▸ **THE RECORDS**
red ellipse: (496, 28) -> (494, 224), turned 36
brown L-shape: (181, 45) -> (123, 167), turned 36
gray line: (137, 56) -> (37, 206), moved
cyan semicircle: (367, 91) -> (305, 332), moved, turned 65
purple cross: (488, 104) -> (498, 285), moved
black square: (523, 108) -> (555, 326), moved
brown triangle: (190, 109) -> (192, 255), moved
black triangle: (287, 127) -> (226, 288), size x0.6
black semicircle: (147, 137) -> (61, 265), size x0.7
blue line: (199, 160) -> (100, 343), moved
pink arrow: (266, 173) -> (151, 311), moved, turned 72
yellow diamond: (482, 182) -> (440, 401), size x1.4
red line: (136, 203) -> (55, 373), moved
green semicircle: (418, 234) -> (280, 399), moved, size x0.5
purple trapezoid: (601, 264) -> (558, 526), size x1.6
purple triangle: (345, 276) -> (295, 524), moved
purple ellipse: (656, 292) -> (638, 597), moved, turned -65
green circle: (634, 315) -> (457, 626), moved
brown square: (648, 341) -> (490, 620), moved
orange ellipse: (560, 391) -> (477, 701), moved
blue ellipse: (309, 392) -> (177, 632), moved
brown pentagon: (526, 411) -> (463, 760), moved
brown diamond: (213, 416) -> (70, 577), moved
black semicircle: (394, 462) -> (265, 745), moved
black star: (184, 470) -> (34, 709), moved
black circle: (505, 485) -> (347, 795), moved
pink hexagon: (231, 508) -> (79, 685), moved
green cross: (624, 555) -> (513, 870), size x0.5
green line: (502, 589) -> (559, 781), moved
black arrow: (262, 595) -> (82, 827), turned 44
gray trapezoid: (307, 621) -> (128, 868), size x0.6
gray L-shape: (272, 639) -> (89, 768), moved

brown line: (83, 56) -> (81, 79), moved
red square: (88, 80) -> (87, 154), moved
==
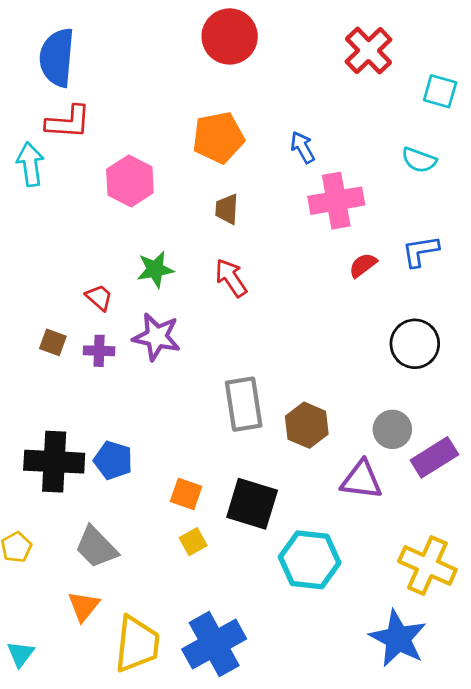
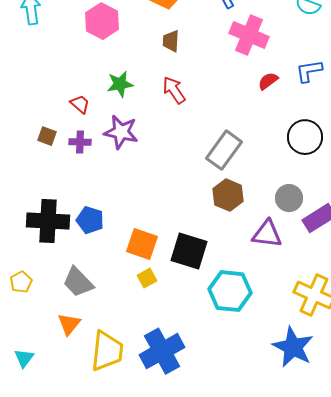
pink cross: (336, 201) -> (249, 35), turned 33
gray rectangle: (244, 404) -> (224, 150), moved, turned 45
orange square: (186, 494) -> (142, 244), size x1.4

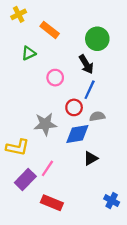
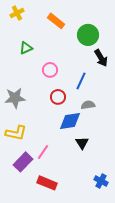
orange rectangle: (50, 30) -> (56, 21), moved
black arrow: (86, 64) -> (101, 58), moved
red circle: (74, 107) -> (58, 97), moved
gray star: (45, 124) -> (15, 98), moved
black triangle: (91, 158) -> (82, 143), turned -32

▸ **REQUIRED ACTION**
Write out exactly the lines above from the line with "black semicircle: (147, 137)" through the line with "brown square: (648, 341) -> (490, 620), moved", both of them included, and leave out all other lines.

▸ **RESPONSE BOX**
black semicircle: (147, 137) -> (61, 265), size x0.7
blue line: (199, 160) -> (100, 343), moved
pink arrow: (266, 173) -> (151, 311), moved, turned 72
yellow diamond: (482, 182) -> (440, 401), size x1.4
red line: (136, 203) -> (55, 373), moved
green semicircle: (418, 234) -> (280, 399), moved, size x0.5
purple trapezoid: (601, 264) -> (558, 526), size x1.6
purple triangle: (345, 276) -> (295, 524), moved
purple ellipse: (656, 292) -> (638, 597), moved, turned -65
green circle: (634, 315) -> (457, 626), moved
brown square: (648, 341) -> (490, 620), moved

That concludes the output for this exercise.